What this task involves: In the records below, the lines from the one with "arrosoir/violet [188,306] ->" through the last are to be printed exactly, and nothing else.

━━━ Exercise materials

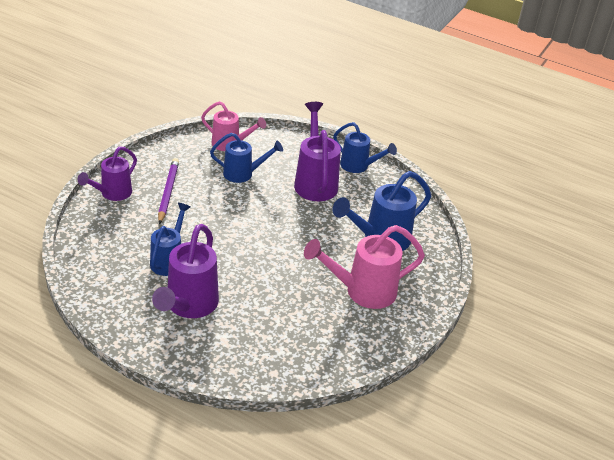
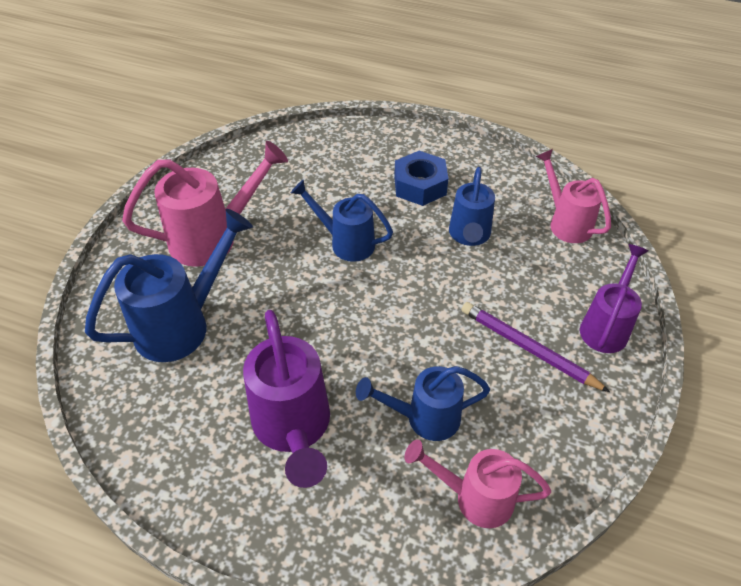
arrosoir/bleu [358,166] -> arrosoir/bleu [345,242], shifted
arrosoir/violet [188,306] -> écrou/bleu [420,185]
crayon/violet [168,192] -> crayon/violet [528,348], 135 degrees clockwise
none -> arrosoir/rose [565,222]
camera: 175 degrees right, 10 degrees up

━━━━━━

Answer to this exercise:
arrosoir/violet [188,306] -> écrou/bleu [420,185]
crayon/violet [168,192] -> crayon/violet [528,348], 135 degrees clockwise
none -> arrosoir/rose [565,222]
camera: 175 degrees right, 10 degrees up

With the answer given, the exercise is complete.